## Object transformation records
◆ ◆ ◆ ◆

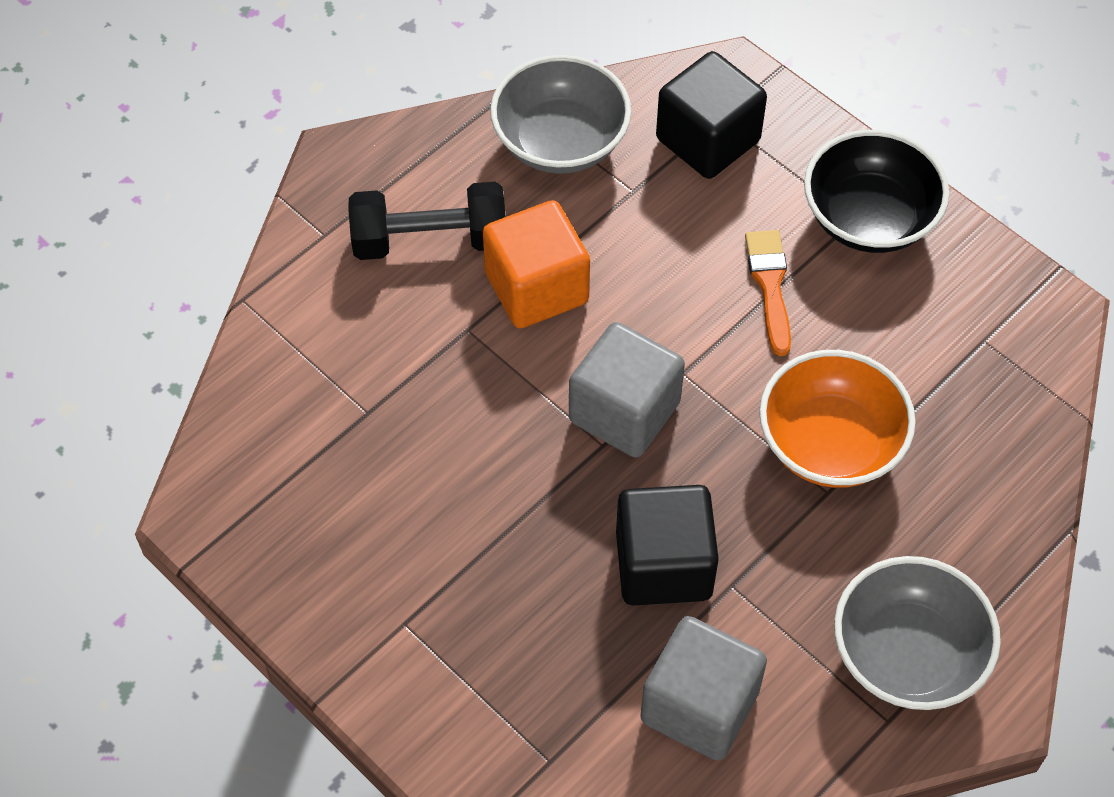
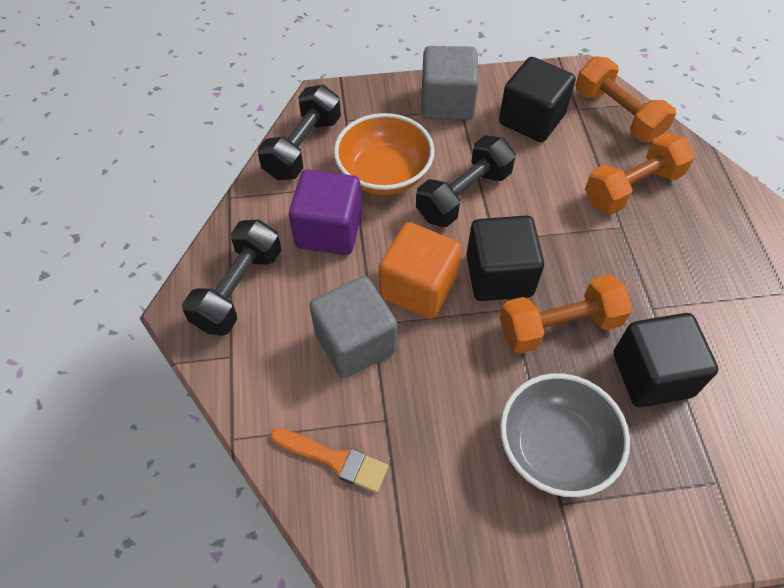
black bowl: 1 -> 0
black cube: 2 -> 3
black dumbbell: 1 -> 3
grey bowl: 2 -> 1
orange dumbbell: 0 -> 3
purple cube: 0 -> 1

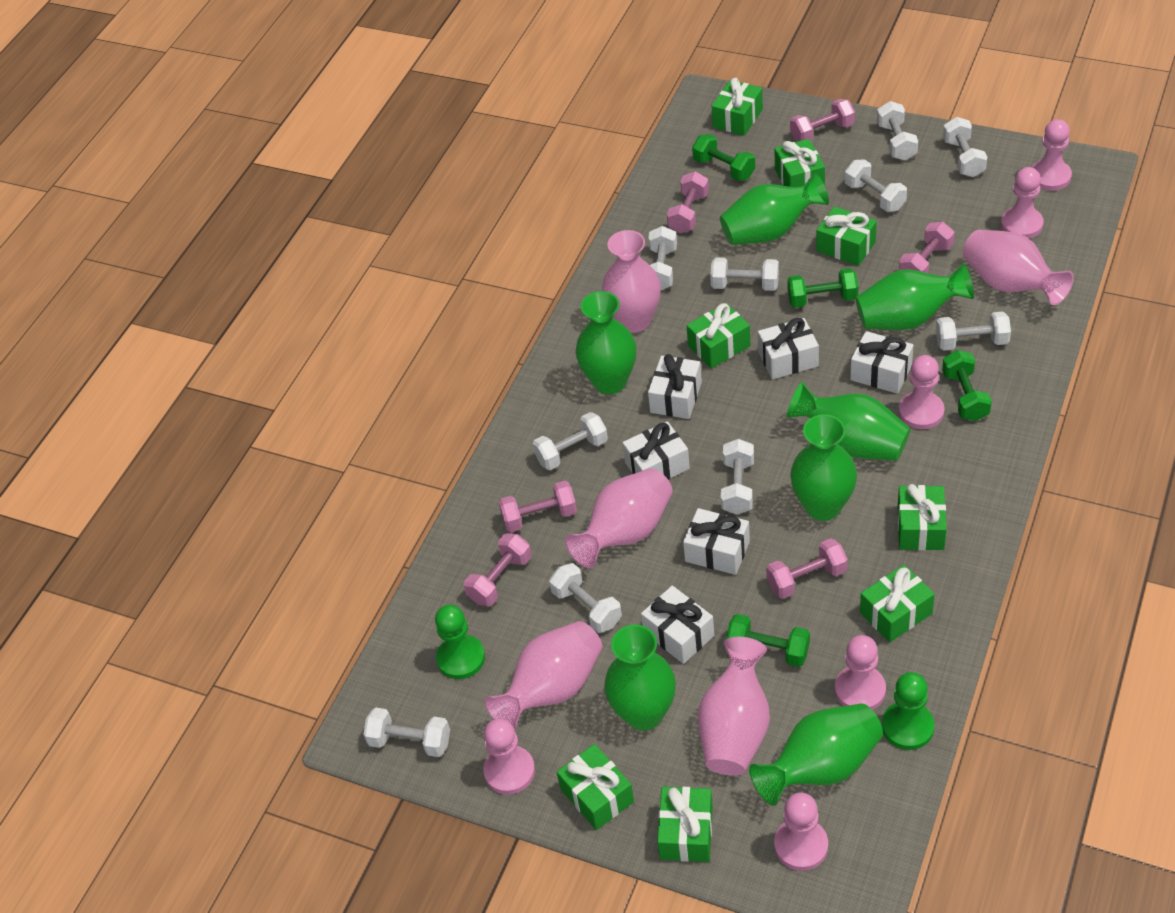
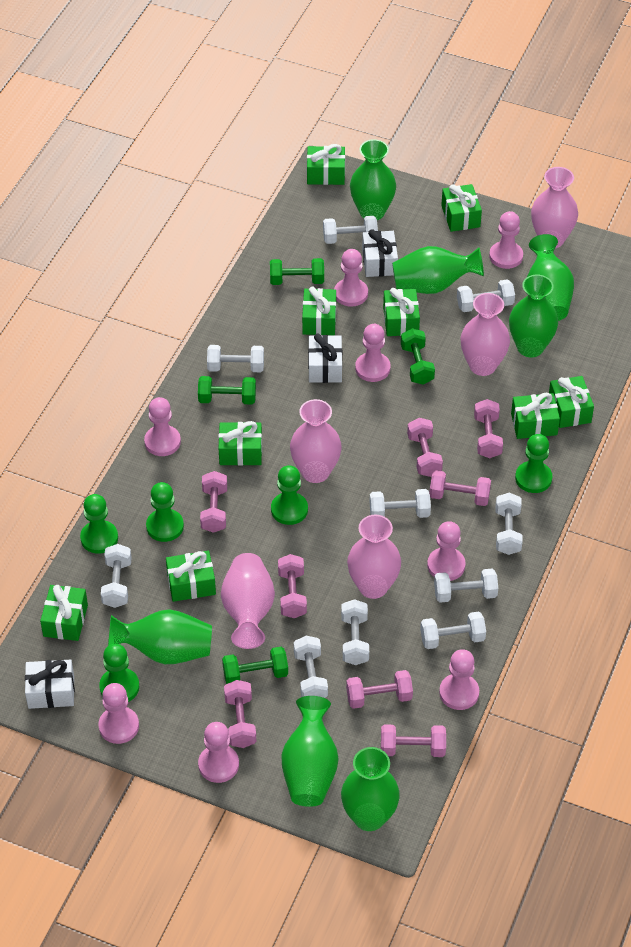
green gift: 8 -> 9
green pawn: 2 -> 5
pink dumbbell: 6 -> 8
pink pawn: 6 -> 8
white gift: 6 -> 3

◆ ◆ ◆ ◆

## REQUIREMENT
The lines to copy begin with the one containing "purple cube: 0 -> 1" and end with the last line of the entries above; copy them exactly, minus the pictures.

## RESULT
purple cube: 0 -> 1

green gift: 8 -> 9
green pawn: 2 -> 5
pink dumbbell: 6 -> 8
pink pawn: 6 -> 8
white gift: 6 -> 3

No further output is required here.